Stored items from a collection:

+ + + +

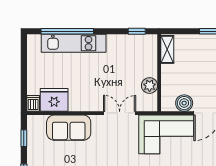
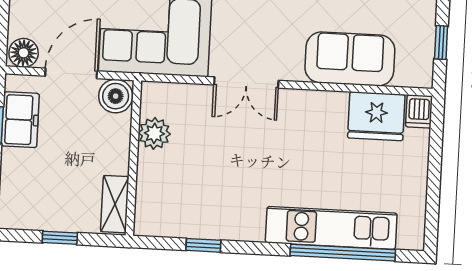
shelving: (167, 49) -> (115, 204), moved
wall: (159, 73) -> (133, 158), moved
plant: (150, 86) -> (154, 133), moved

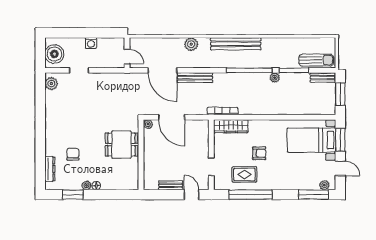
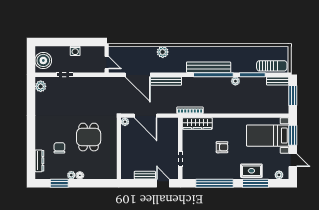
bench: (236, 44) -> (209, 67), moved
dining table: (121, 145) -> (89, 137), moved, turned 90
rug: (244, 174) -> (251, 171), moved
window: (313, 195) -> (255, 183), moved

+ + + +

What the answer needs is every record above, exactly as written, and no pictures.

SOLUTION TO THIS EXERCISE |
shelving: (167, 49) -> (115, 204), moved
wall: (159, 73) -> (133, 158), moved
plant: (150, 86) -> (154, 133), moved

bench: (236, 44) -> (209, 67), moved
dining table: (121, 145) -> (89, 137), moved, turned 90
rug: (244, 174) -> (251, 171), moved
window: (313, 195) -> (255, 183), moved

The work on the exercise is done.